Material provided:
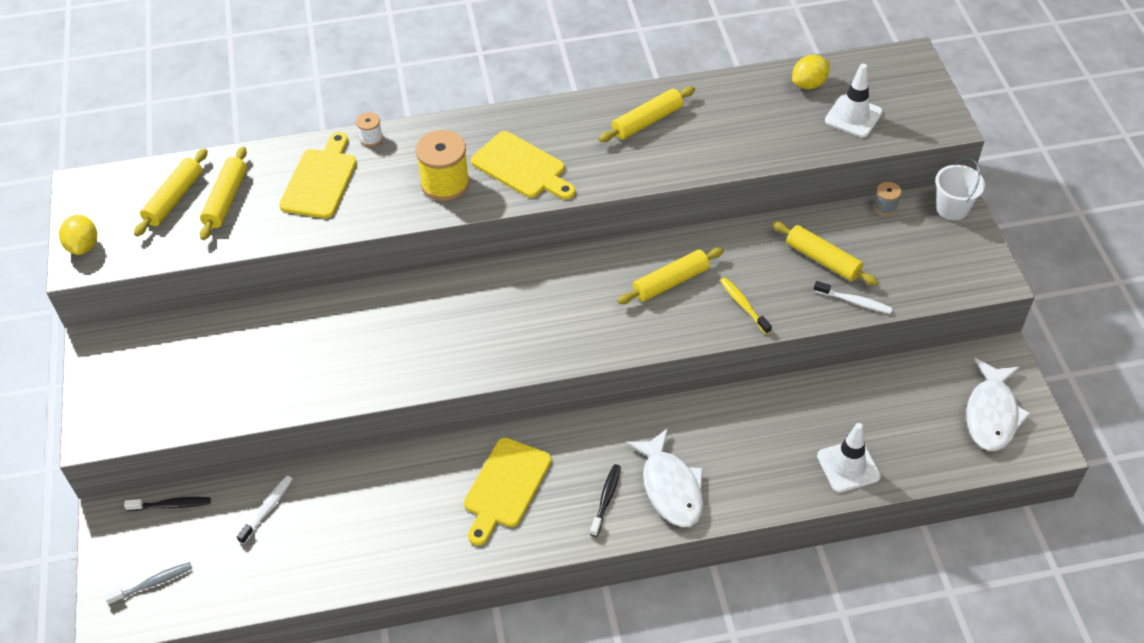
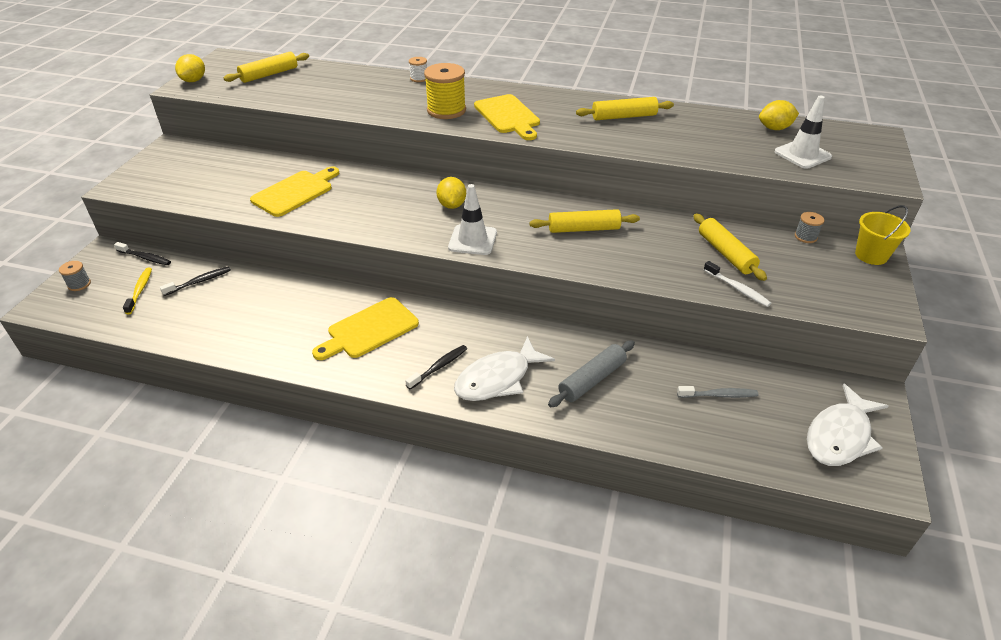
camera: 25 degrees right, 10 degrees down
(126, 573) = (79, 284): none -> grey spool
(153, 583) = (88, 296): grey toothbrush -> grey toothbrush (719, 395)
(226, 199) = (298, 82): yellow rolling pin -> none
(267, 508) = (199, 281): white toothbrush -> black toothbrush
(320, 180) = (366, 88): yellow cutting board -> yellow cutting board (295, 192)
(512, 303) = (452, 205): none -> yellow lemon
(670, 487) = (497, 379): white fish -> white fish turned 45 degrees clockwise
(743, 305) = (634, 261): yellow toothbrush -> yellow toothbrush (140, 290)
(757, 449) = (592, 380): none -> grey rolling pin
(848, 466) = (668, 423): white traffic cone -> white traffic cone (472, 240)
(952, 208) = (871, 255): white bucket -> yellow bucket

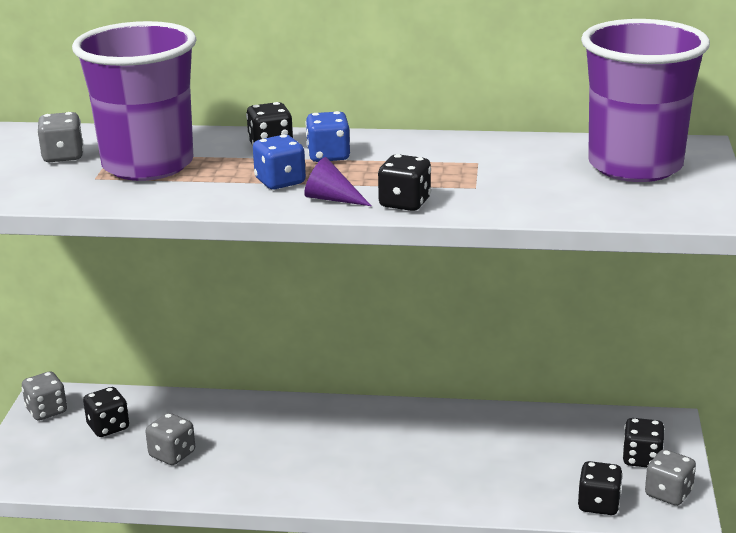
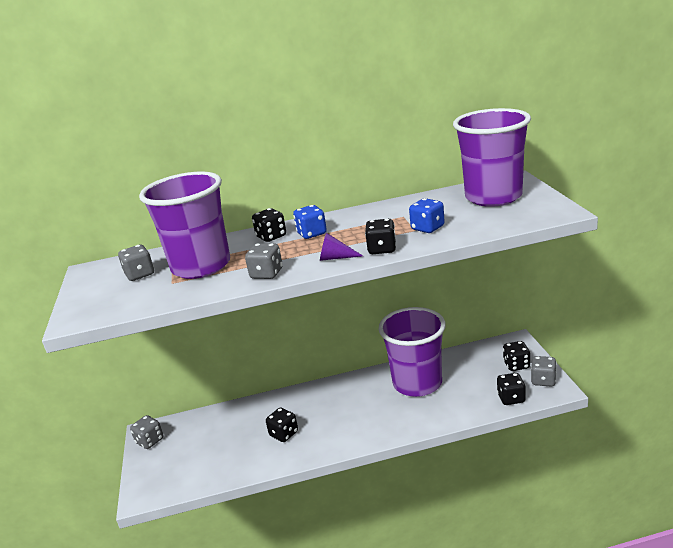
camera: 15 degrees left, 0 degrees up
(108, 427) = (196, 439): black dice -> black dice (284, 434)
(172, 454) = (246, 445): grey dice -> grey dice (266, 274)
(280, 182) = (294, 256): blue dice -> blue dice (427, 228)
(469, 441) = (417, 383): none -> purple cup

Task requirements: Wherever the string "camera" appears in the data above, report the whole line.

Solution to this exercise:
camera: 25 degrees right, 10 degrees down
camera: 15 degrees left, 0 degrees up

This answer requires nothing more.